Stored entries
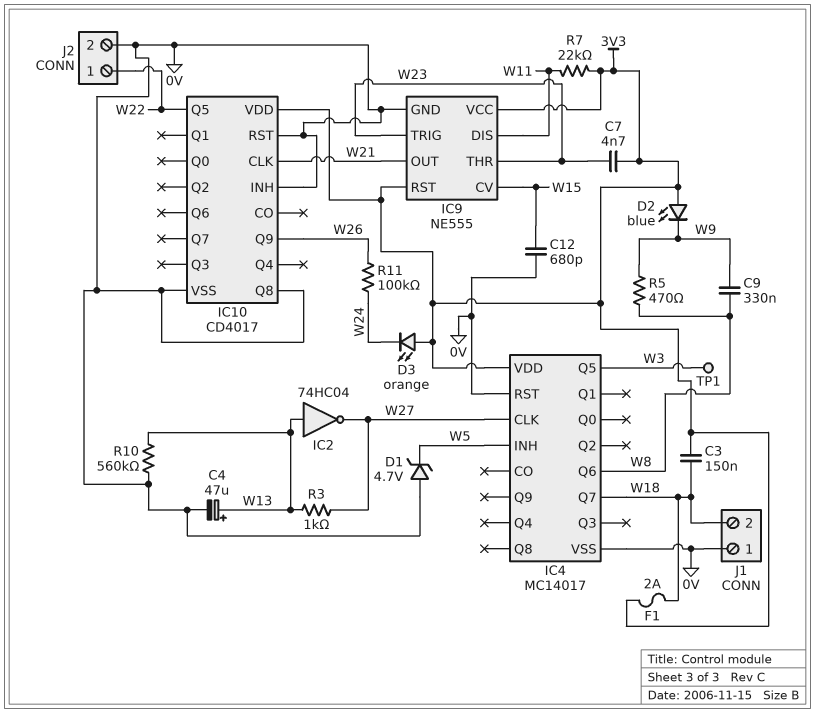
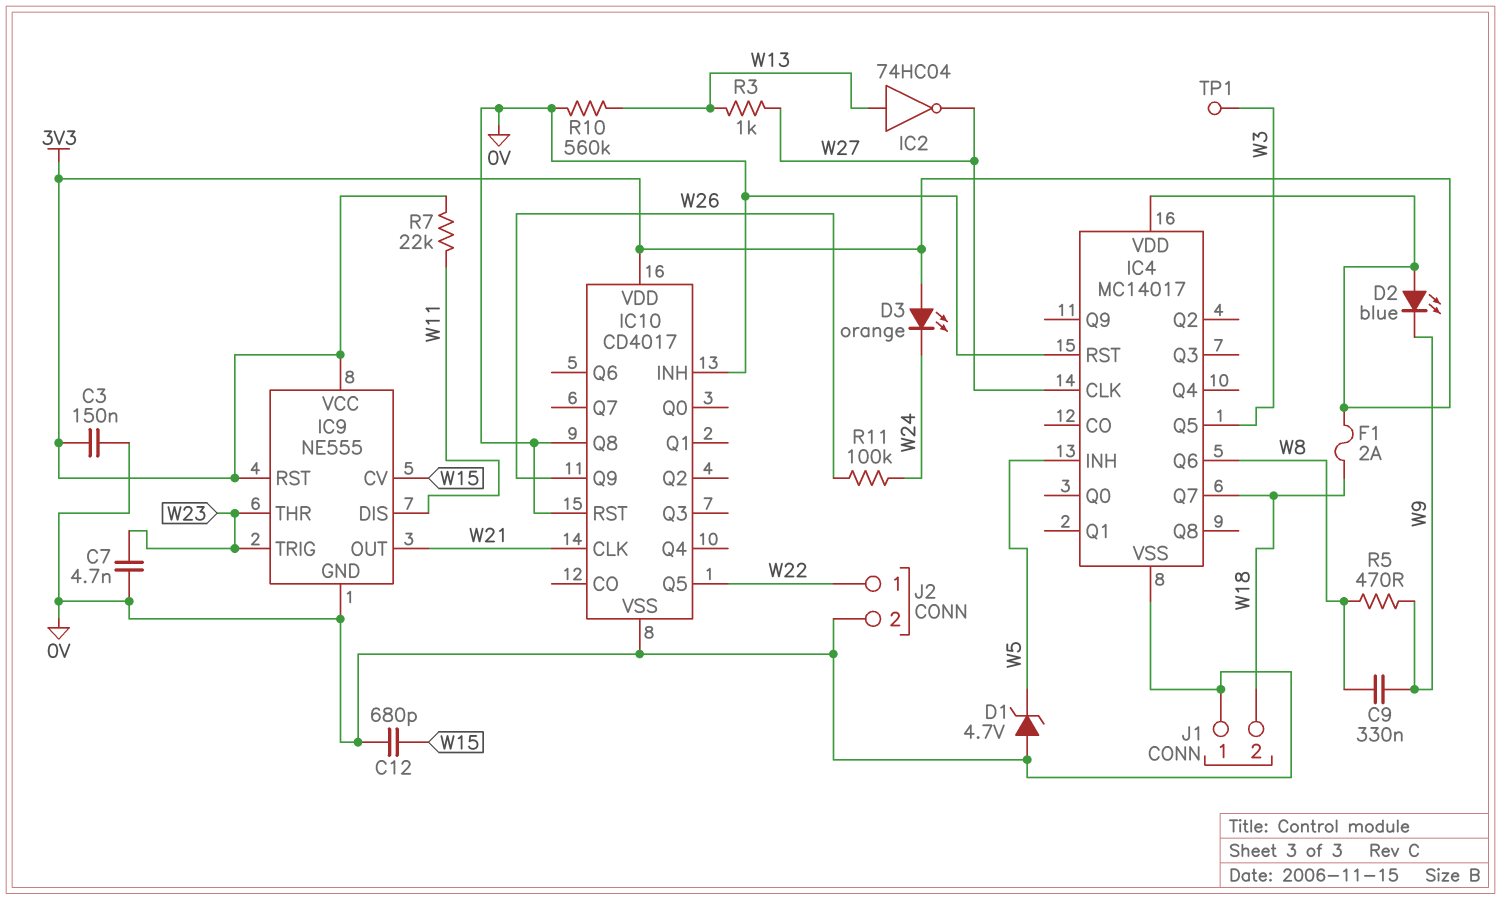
C3: 150nF (3V3, W18) -> 150nF (0V, 3V3)
C4: 47uF (plus W13, minus 0V) -> none
C7: 4.7nF (3V3, W23) -> 4.7nF (0V, W23)

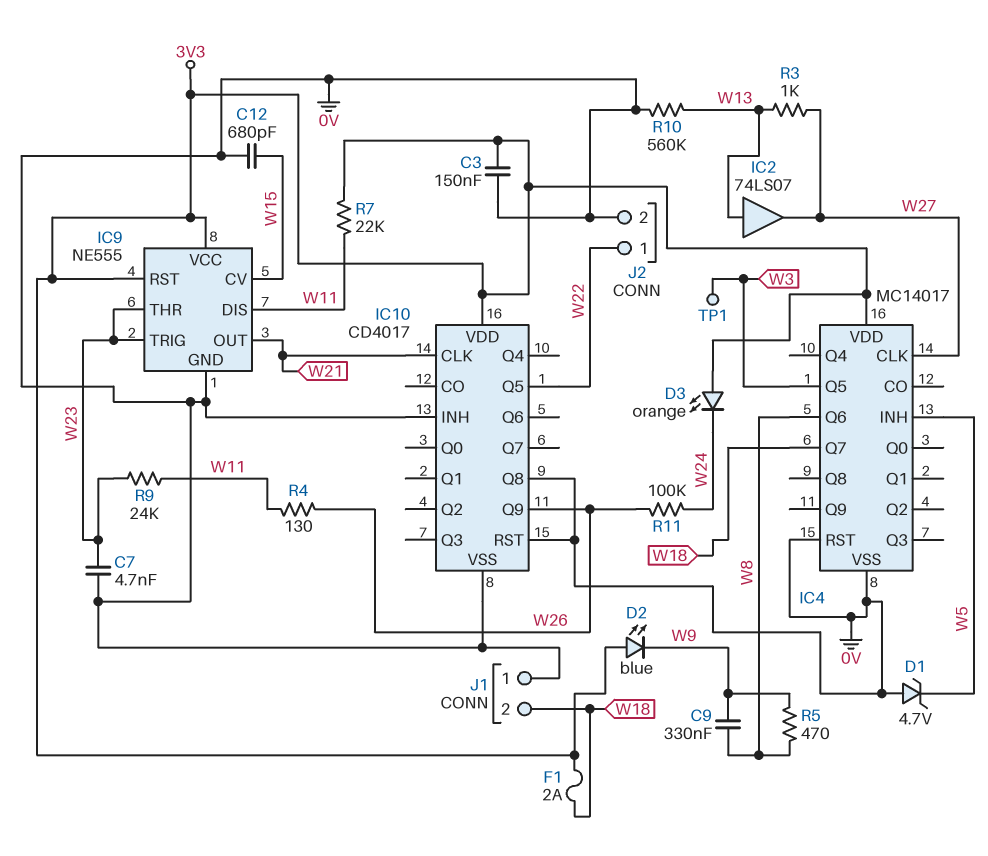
IC2: NOT 74HC04 (in W13, out W27) -> buffer 74LS07 (in W13, out W27)
R4: none -> 130 (W11, W26)
R9: none -> 24k (W11, W23)

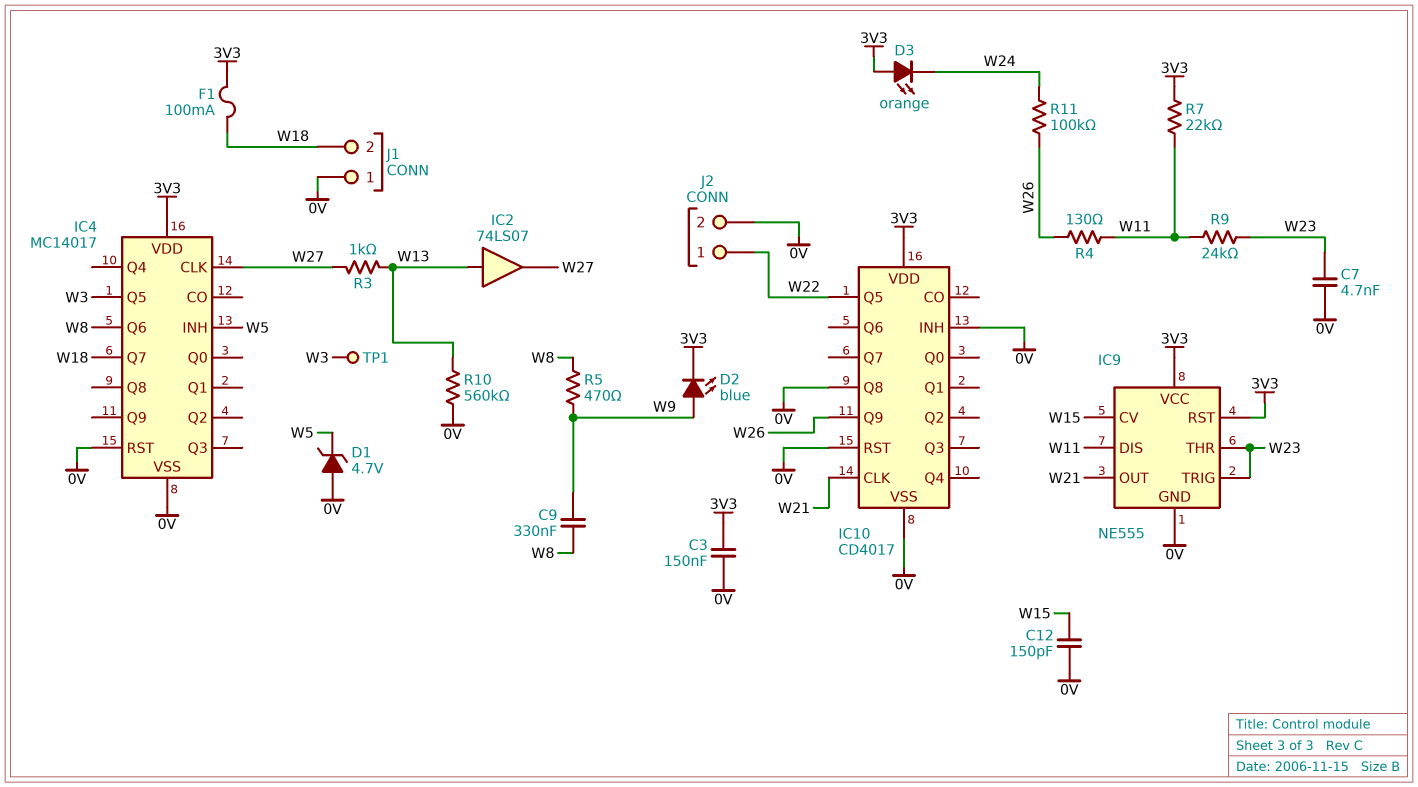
C12: 680pF (0V, W15) -> 150pF (0V, W15)
D2: LED blue (A 3V3, K W9) -> LED blue (A W9, K 3V3)
F1: 2A (3V3, W18) -> 100mA (3V3, W18)

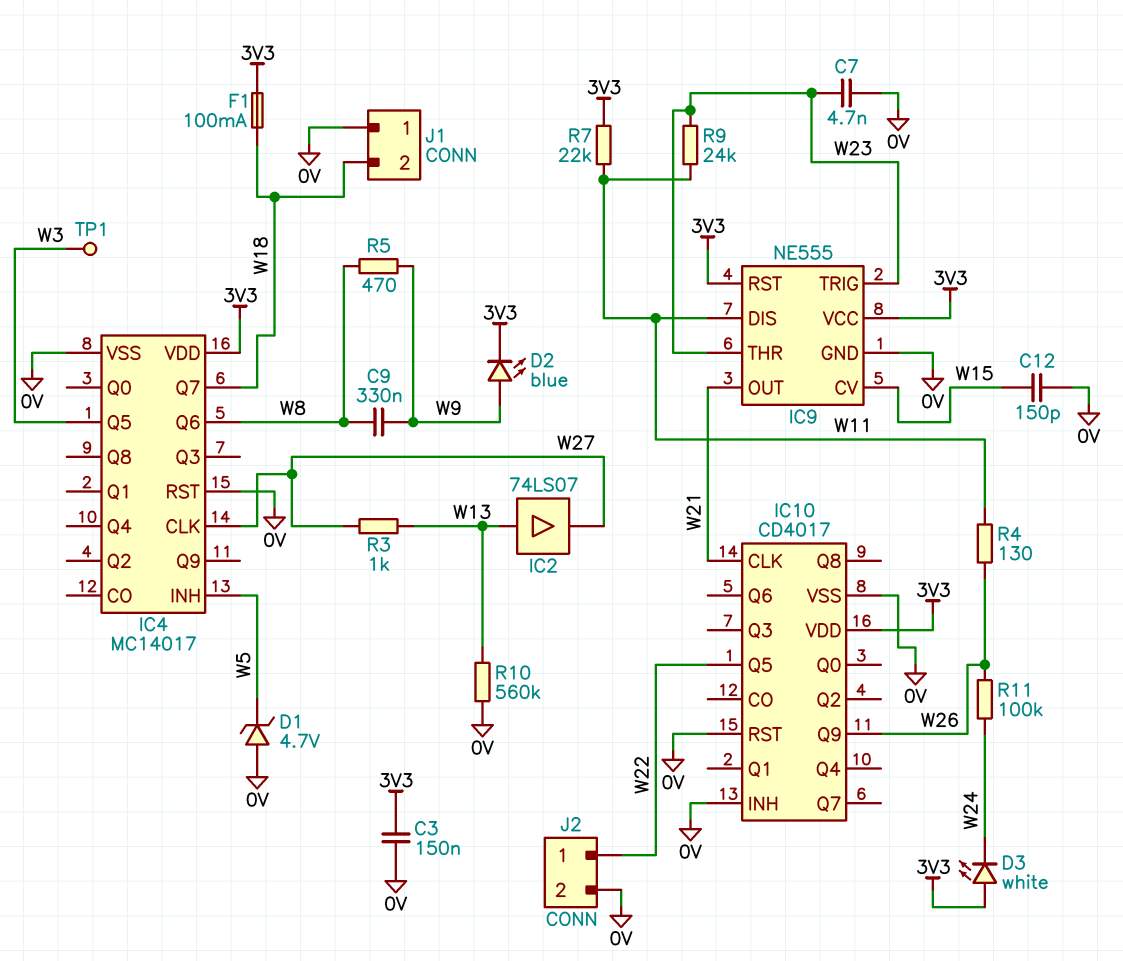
D3: LED orange (A 3V3, K W24) -> LED white (A 3V3, K W24)
IC10 pin Q8: 0V -> none

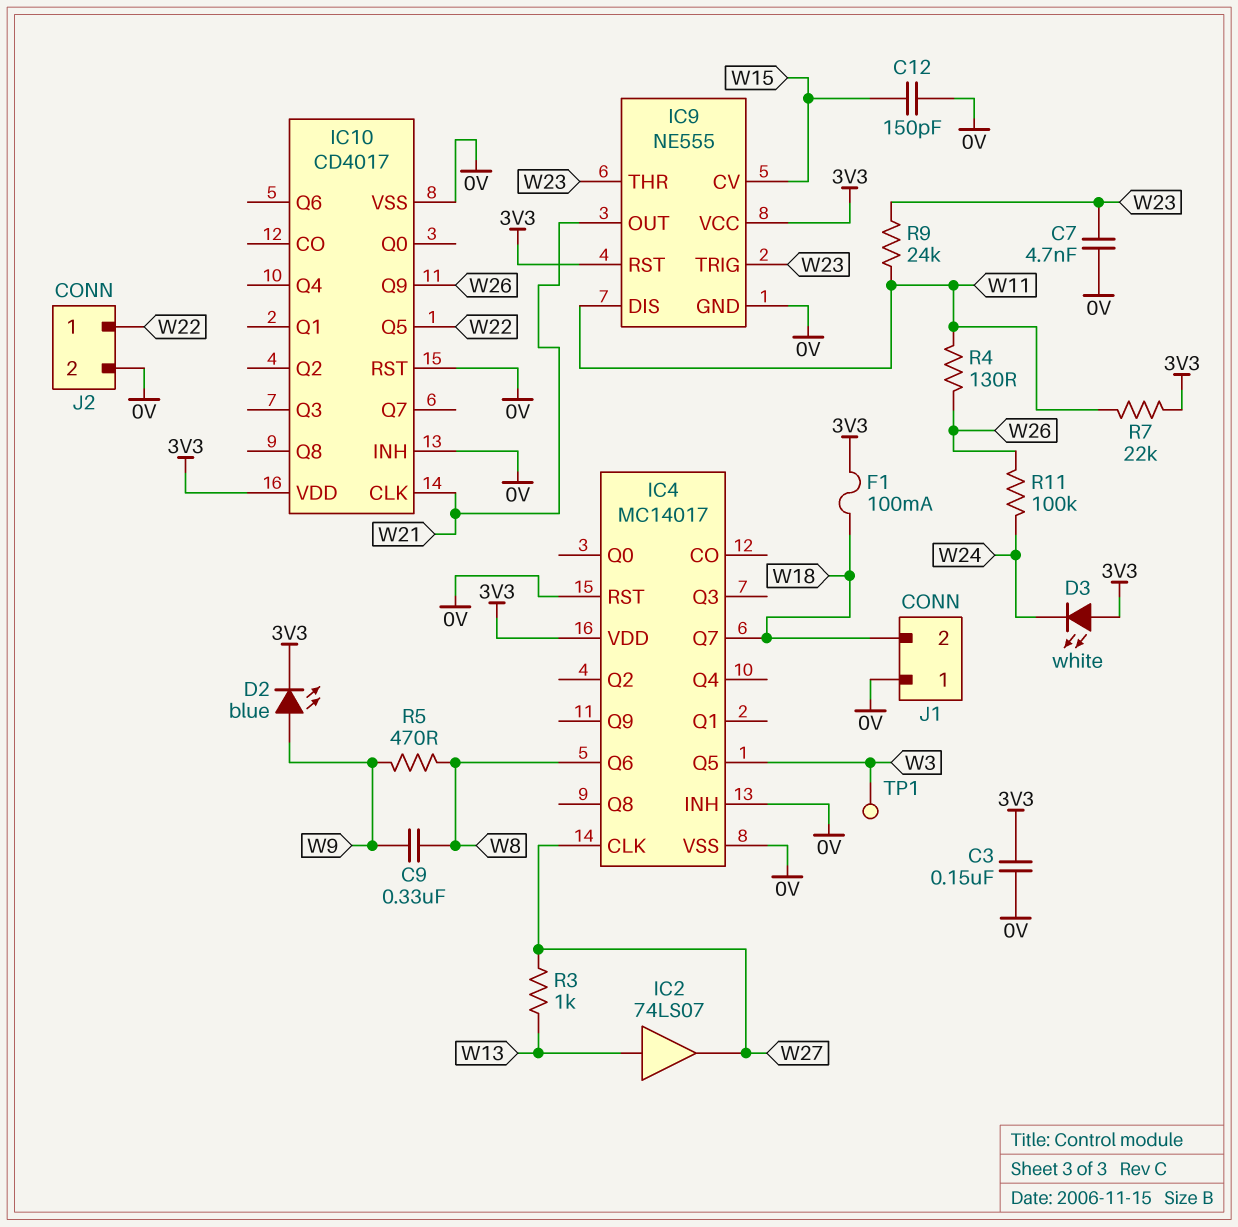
D1: zener 4.7V (A 0V, K W5) -> none
IC4 pin INH: W5 -> 0V
R10: 560k (0V, W13) -> none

▸ **TASK REQUIREMENTS**:
When copying, output the data exactly and leave out the pictures.

▸ **RESPONSE AREA**:
C3: 150nF (3V3, W18) -> 150nF (0V, 3V3)
C4: 47uF (plus W13, minus 0V) -> none
C7: 4.7nF (3V3, W23) -> 4.7nF (0V, W23)

IC2: NOT 74HC04 (in W13, out W27) -> buffer 74LS07 (in W13, out W27)
R4: none -> 130 (W11, W26)
R9: none -> 24k (W11, W23)

C12: 680pF (0V, W15) -> 150pF (0V, W15)
D2: LED blue (A 3V3, K W9) -> LED blue (A W9, K 3V3)
F1: 2A (3V3, W18) -> 100mA (3V3, W18)

D3: LED orange (A 3V3, K W24) -> LED white (A 3V3, K W24)
IC10 pin Q8: 0V -> none

D1: zener 4.7V (A 0V, K W5) -> none
IC4 pin INH: W5 -> 0V
R10: 560k (0V, W13) -> none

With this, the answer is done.